§ **Stored data entries**
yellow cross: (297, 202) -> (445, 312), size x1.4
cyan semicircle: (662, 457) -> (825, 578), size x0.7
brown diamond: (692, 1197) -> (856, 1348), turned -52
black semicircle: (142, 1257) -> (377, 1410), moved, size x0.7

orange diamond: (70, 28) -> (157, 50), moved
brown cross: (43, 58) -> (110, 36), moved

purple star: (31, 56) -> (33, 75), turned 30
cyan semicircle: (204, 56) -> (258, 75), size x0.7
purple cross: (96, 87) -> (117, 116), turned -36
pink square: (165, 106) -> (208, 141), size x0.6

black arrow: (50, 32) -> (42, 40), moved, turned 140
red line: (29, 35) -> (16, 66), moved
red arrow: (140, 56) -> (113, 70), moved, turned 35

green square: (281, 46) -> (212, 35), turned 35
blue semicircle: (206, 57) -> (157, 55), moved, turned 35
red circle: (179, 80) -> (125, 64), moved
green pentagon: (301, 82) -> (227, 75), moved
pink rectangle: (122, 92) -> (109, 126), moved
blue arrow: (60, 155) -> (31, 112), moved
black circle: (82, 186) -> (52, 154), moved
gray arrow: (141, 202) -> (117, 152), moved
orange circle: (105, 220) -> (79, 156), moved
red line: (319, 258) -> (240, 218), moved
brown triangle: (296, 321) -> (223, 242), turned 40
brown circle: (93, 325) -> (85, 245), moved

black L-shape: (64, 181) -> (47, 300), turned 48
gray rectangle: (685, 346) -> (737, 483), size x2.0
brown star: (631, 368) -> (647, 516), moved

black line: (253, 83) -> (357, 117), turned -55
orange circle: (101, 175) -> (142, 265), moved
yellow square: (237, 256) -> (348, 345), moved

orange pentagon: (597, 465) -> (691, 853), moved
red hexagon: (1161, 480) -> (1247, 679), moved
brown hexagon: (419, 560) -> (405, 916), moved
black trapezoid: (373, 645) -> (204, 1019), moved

§ **Exercise directions**
Repeat the data above starting at the line with "black line: (253, 83)" and ending at its last line, exactly, with no other lines.

§ **Written response**
black line: (253, 83) -> (357, 117), turned -55
orange circle: (101, 175) -> (142, 265), moved
yellow square: (237, 256) -> (348, 345), moved

orange pentagon: (597, 465) -> (691, 853), moved
red hexagon: (1161, 480) -> (1247, 679), moved
brown hexagon: (419, 560) -> (405, 916), moved
black trapezoid: (373, 645) -> (204, 1019), moved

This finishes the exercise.